## What is required
Return the data below unaltered, but strip out the pictures.

BEGIN

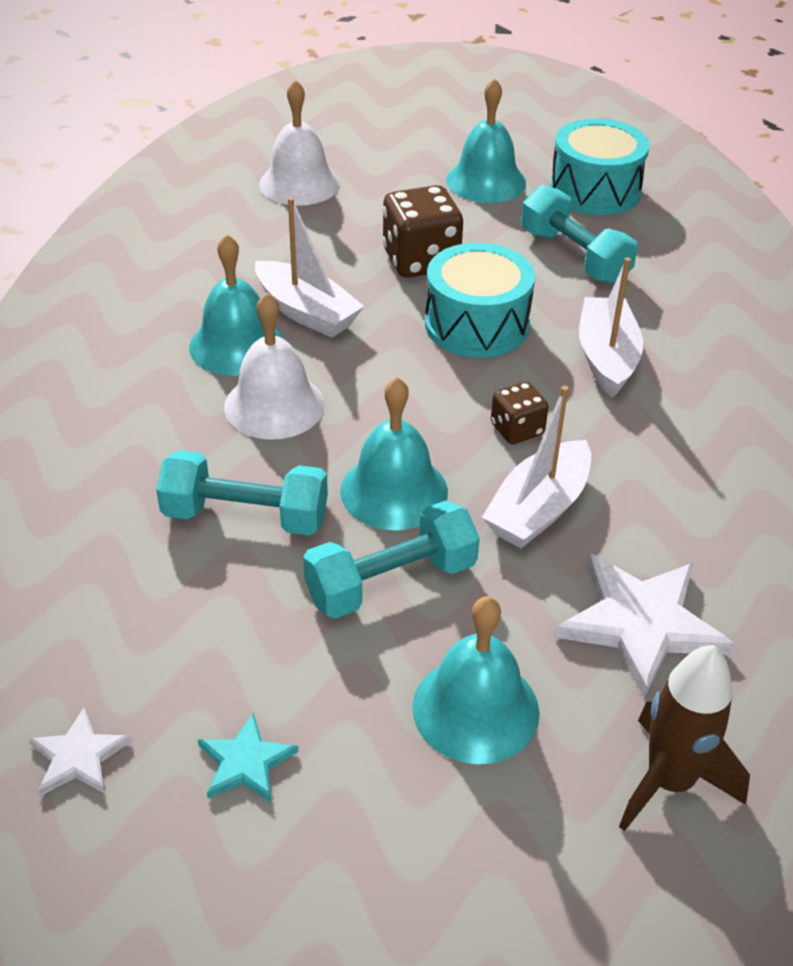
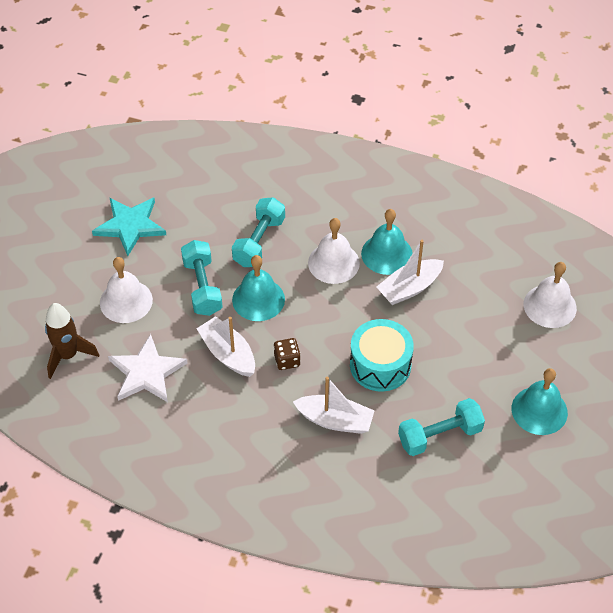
camera: 105 degrees right, 10 degrees up
(78, 757) = (152, 179): white star -> none
(246, 762) = (130, 226): turquoise star -> turquoise star, size x1.89
(421, 260) = (450, 352): brown dice -> none
(475, 709) = (126, 301): turquoise bell -> white bell
(595, 190) = (518, 473): turquoise drum -> none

END

## Solution
camera: 105 degrees right, 10 degrees up
(78, 757) = (152, 179): white star -> none
(246, 762) = (130, 226): turquoise star -> turquoise star, size x1.89
(421, 260) = (450, 352): brown dice -> none
(475, 709) = (126, 301): turquoise bell -> white bell
(595, 190) = (518, 473): turquoise drum -> none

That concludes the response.